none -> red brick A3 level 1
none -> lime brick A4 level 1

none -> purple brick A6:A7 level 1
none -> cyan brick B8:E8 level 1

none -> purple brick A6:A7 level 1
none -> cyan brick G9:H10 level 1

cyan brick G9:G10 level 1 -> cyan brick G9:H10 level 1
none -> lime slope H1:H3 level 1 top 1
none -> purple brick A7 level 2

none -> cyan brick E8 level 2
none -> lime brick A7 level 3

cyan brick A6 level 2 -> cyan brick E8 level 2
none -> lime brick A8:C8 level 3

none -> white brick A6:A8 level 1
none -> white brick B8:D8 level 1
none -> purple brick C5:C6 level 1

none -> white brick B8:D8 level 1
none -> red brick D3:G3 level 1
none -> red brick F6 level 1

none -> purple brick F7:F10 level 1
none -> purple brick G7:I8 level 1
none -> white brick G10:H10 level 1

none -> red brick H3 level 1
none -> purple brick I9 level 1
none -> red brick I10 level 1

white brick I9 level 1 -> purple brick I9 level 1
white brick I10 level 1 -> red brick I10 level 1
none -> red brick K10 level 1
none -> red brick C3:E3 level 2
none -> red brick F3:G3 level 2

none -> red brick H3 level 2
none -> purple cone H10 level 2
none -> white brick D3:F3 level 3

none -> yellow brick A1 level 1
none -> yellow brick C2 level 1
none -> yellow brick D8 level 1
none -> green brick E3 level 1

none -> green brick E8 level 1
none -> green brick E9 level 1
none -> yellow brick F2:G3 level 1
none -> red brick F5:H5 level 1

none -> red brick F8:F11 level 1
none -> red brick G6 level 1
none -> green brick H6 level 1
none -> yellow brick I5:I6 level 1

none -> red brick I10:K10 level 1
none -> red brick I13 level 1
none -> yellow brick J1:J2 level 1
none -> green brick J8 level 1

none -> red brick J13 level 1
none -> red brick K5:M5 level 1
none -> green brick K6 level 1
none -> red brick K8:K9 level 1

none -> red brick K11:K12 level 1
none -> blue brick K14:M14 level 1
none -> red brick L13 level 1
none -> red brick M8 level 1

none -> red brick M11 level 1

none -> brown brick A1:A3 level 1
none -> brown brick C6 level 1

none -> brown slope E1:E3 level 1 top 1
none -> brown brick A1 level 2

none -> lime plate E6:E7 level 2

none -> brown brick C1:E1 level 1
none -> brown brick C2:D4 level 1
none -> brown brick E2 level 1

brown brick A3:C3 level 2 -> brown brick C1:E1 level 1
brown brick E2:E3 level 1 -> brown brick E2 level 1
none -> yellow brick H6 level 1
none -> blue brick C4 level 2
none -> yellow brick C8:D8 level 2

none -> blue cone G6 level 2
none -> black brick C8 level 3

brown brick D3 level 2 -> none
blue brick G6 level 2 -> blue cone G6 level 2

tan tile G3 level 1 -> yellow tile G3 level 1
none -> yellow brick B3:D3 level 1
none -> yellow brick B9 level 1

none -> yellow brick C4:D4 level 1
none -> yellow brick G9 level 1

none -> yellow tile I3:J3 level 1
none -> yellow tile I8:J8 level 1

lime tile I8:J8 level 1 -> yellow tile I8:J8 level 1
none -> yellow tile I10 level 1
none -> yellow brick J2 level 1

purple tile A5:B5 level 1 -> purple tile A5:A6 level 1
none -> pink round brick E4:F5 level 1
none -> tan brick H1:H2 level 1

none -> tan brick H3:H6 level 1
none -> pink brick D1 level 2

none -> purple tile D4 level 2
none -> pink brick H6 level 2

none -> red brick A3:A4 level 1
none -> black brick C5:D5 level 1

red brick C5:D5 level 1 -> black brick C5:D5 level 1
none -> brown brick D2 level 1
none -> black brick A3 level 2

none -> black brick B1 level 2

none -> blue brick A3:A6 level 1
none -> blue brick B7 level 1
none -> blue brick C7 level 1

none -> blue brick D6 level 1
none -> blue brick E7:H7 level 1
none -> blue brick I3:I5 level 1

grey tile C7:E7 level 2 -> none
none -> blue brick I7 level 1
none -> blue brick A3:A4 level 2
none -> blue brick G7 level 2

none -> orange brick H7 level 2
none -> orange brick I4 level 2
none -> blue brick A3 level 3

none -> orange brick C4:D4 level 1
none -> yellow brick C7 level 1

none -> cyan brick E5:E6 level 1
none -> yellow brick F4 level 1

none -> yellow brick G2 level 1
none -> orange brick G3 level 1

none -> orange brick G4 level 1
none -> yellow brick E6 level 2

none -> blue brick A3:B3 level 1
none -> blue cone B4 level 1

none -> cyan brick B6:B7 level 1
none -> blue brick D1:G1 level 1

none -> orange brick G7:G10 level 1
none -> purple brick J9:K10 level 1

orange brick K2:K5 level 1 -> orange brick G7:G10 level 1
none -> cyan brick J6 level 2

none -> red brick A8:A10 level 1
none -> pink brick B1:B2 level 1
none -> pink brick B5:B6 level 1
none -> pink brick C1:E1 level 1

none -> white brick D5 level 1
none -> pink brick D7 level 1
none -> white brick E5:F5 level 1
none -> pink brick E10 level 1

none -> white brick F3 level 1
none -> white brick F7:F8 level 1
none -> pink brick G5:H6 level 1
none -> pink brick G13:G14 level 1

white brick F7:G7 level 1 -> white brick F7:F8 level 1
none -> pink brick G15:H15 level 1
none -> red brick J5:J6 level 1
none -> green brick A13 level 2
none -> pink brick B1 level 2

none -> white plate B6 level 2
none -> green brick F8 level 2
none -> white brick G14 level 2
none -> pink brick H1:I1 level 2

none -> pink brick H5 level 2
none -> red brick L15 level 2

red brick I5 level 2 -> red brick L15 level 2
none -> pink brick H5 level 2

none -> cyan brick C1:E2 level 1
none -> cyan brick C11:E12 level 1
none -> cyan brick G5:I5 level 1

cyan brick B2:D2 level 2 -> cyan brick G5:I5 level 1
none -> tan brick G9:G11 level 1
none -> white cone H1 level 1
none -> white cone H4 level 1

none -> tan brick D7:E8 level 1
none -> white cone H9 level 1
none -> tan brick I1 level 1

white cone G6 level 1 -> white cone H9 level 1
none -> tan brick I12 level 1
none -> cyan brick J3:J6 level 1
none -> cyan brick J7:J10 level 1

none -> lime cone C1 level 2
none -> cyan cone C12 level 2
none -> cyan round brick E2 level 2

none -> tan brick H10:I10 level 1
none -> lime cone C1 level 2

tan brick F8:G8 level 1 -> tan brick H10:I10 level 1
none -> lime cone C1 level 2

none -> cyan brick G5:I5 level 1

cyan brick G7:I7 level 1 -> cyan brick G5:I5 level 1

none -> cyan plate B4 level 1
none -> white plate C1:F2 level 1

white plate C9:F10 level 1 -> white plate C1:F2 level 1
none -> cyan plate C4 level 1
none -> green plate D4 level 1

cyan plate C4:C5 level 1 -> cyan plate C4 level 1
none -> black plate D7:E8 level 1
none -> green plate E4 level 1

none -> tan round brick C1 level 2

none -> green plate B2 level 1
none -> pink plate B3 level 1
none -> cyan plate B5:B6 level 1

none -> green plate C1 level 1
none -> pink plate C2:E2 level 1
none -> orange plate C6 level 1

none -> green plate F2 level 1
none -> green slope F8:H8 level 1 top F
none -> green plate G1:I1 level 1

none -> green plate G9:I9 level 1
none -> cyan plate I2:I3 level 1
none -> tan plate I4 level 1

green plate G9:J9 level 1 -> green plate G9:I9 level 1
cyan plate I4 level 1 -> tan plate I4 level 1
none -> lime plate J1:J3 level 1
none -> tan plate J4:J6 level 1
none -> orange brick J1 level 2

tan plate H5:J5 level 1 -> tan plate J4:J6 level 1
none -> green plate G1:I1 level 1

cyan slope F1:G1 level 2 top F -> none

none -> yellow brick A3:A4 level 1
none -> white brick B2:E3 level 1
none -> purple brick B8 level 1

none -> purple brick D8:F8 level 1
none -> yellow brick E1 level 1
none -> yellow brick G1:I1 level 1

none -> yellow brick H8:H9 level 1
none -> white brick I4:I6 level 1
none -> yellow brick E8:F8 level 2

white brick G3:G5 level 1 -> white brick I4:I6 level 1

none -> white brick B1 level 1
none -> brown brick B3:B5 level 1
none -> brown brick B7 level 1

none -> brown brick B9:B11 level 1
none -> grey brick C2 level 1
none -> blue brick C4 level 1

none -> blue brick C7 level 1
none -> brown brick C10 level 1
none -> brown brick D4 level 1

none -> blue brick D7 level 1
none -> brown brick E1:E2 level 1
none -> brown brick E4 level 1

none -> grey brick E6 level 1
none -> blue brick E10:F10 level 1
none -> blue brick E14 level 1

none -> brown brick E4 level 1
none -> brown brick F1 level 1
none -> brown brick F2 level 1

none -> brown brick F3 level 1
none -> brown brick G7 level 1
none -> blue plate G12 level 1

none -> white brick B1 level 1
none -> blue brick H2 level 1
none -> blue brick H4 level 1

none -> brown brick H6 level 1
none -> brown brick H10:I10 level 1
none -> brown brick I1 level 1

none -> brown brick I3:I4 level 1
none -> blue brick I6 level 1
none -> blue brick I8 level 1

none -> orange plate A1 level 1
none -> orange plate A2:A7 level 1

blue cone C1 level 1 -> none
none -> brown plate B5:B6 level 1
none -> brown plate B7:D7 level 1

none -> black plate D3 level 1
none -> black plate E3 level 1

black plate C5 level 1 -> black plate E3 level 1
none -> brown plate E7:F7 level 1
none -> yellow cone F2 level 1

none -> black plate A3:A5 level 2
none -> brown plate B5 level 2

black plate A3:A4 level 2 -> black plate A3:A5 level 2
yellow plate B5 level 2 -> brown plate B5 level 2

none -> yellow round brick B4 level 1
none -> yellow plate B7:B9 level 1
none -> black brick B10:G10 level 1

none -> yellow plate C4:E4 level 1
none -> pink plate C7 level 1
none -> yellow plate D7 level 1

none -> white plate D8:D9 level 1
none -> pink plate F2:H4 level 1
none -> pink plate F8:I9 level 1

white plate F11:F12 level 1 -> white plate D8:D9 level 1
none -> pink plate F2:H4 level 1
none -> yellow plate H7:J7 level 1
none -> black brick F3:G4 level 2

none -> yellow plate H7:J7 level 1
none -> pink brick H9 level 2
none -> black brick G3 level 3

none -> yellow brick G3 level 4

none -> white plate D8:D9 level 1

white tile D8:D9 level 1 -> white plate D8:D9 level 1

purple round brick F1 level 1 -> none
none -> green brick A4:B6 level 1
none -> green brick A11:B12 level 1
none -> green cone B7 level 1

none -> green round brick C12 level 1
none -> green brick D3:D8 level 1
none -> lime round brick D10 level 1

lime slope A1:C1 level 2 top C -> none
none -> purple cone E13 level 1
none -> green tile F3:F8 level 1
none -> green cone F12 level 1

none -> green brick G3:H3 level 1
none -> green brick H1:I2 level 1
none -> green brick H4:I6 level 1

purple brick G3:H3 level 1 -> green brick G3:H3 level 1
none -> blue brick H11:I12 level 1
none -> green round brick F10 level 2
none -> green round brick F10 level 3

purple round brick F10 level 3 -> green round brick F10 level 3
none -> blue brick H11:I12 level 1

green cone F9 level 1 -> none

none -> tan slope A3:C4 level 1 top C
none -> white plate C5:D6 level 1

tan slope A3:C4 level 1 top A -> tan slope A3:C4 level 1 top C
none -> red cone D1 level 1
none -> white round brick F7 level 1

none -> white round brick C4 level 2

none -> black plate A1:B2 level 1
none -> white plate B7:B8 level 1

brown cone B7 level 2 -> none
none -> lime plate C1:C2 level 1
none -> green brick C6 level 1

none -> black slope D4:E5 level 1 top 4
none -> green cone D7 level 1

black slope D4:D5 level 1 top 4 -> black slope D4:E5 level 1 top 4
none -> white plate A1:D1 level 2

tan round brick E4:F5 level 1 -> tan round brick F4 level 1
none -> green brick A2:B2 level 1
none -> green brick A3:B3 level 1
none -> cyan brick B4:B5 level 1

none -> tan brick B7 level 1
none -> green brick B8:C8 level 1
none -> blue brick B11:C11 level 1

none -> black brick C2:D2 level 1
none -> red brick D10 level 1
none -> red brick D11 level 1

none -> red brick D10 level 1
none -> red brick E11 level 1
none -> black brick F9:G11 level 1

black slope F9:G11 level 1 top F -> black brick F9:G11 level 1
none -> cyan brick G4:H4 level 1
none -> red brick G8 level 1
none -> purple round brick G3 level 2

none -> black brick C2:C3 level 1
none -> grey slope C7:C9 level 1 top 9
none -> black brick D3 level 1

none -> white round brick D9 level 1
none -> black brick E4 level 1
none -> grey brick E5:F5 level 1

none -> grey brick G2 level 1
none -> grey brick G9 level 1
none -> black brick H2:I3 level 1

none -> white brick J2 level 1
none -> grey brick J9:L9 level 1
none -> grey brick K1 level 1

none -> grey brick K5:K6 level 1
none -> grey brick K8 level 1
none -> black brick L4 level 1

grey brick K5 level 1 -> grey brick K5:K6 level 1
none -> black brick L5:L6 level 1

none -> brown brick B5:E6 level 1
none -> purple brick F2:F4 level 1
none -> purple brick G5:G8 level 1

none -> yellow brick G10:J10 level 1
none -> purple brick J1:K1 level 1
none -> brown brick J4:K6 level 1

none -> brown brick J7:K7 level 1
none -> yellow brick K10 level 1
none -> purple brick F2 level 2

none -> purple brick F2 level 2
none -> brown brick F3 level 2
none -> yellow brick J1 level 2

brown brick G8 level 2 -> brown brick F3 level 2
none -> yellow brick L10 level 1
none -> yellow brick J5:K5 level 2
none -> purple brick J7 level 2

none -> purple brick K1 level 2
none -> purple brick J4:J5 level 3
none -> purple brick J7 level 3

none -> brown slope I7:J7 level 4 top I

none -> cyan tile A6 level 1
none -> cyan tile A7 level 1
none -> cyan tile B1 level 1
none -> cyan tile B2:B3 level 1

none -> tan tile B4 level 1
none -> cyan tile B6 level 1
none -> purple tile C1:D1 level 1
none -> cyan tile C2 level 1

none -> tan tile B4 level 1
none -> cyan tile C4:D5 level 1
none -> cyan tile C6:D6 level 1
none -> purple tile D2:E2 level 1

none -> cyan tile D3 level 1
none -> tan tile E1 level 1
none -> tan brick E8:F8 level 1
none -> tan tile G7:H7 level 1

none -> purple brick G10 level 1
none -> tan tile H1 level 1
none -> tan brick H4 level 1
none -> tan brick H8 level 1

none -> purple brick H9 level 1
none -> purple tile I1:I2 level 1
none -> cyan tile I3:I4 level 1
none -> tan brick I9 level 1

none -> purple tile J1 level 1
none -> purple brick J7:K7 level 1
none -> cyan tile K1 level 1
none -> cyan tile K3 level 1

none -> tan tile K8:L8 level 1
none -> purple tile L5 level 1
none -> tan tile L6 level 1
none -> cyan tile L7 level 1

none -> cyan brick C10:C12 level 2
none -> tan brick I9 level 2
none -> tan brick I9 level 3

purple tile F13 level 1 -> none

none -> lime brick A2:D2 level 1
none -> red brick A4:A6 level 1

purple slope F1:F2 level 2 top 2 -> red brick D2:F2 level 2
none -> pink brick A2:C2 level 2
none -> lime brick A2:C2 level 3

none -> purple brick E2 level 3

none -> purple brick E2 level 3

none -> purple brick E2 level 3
——————
[Goal of the exercise] Using the entries above, repeat only the lines from the one containing "none -> pink brick B5:B6 level 1" through the one containing "none -> white brick F3 level 1", end lines included.

[The completed task]
none -> pink brick B5:B6 level 1
none -> pink brick C1:E1 level 1

none -> white brick D5 level 1
none -> pink brick D7 level 1
none -> white brick E5:F5 level 1
none -> pink brick E10 level 1

none -> white brick F3 level 1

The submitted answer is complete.